Aim of the task: Write out exactly the line containing "purple clock [116,483,165,538]" along with each line that follows it in the records below, and no others.
(Data for this task begins)
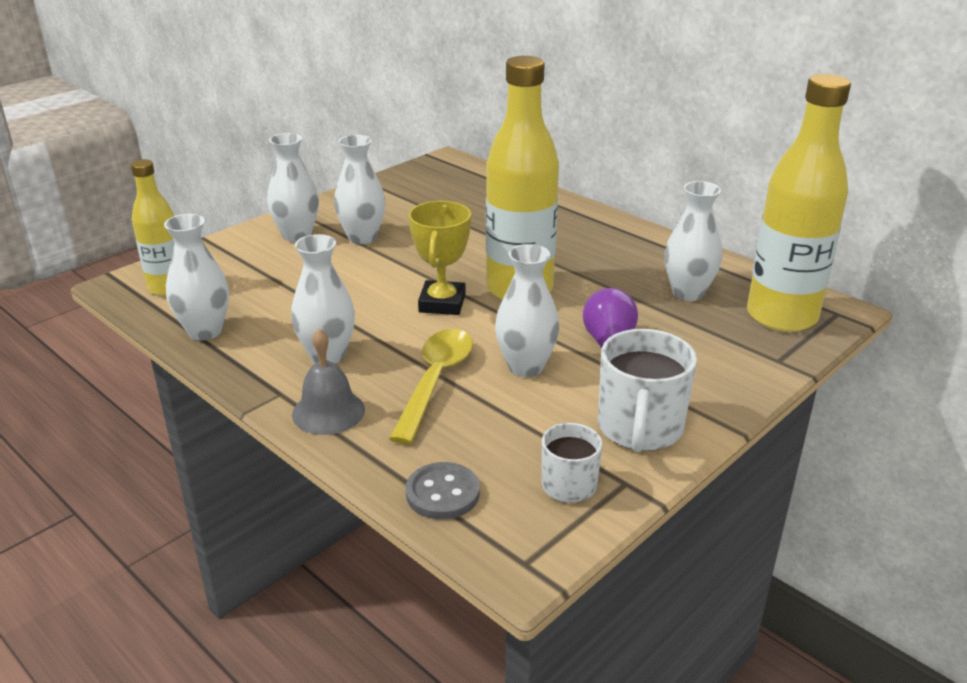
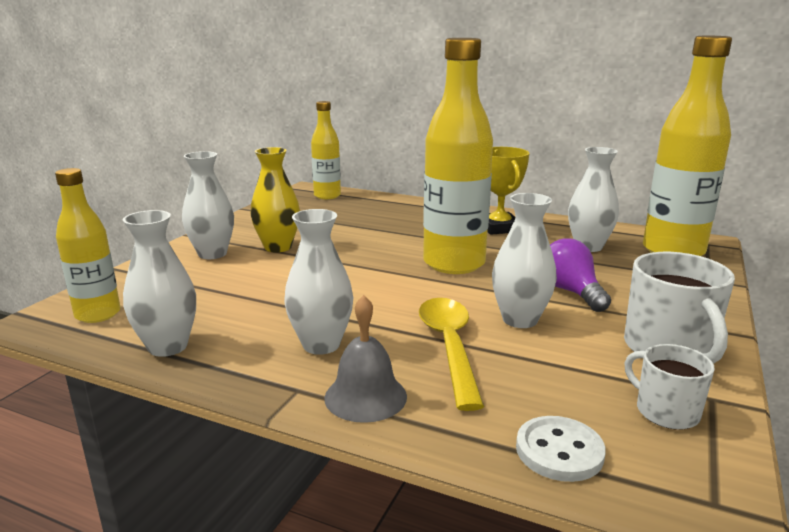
camera: 20 degrees left, 10 degrees down
white vase [334,135,385,244] -> yellow vase [251,147,300,252]
grey button [406,462,480,520] -> white button [516,416,606,482]
yellow trophy [408,201,471,315] -> yellow trophy moved to [488,147,529,235]
none -> yellow bottle [311,101,341,199]

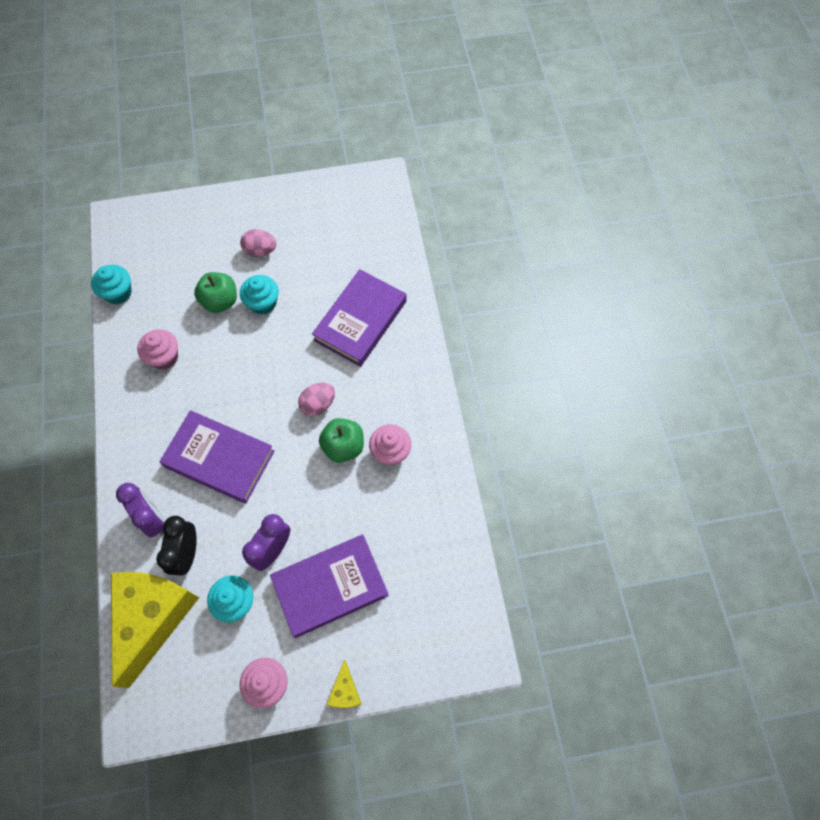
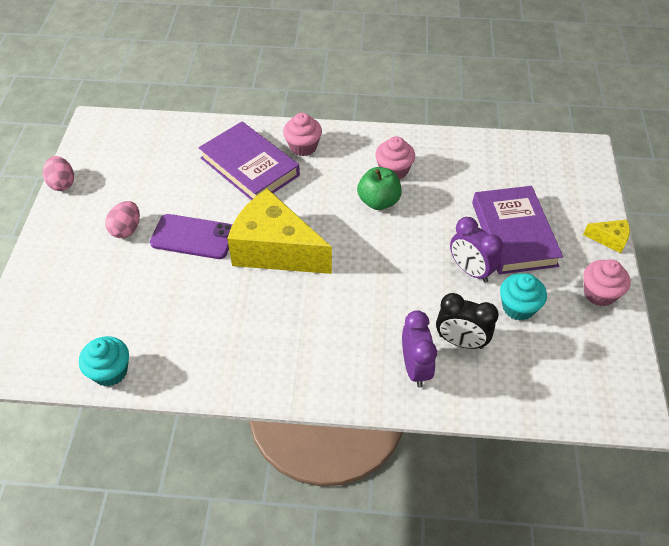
camera: 75 degrees left, 15 degrees down
yellow cheese [111,572,199,688] -> yellow cheese moved to [227,188,332,274]
purple clock [116,483,165,538] -> purple clock turned 105 degrees clockwise [402,310,437,388]
pink cupcake [137,329,178,370] -> pink cupcake moved to [283,113,322,156]
purple book [159,410,275,504] -> none
green apple [194,272,237,313] -> none
turquoise cupcake [240,275,279,315] -> purple phone [150,214,232,259]
pink egg [298,383,335,416] -> pink egg moved to [43,156,74,191]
(Data for this task ends)
Task answer:
purple clock [116,483,165,538] -> purple clock turned 105 degrees clockwise [402,310,437,388]
pink cupcake [137,329,178,370] -> pink cupcake moved to [283,113,322,156]
purple book [159,410,275,504] -> none
green apple [194,272,237,313] -> none
turquoise cupcake [240,275,279,315] -> purple phone [150,214,232,259]
pink egg [298,383,335,416] -> pink egg moved to [43,156,74,191]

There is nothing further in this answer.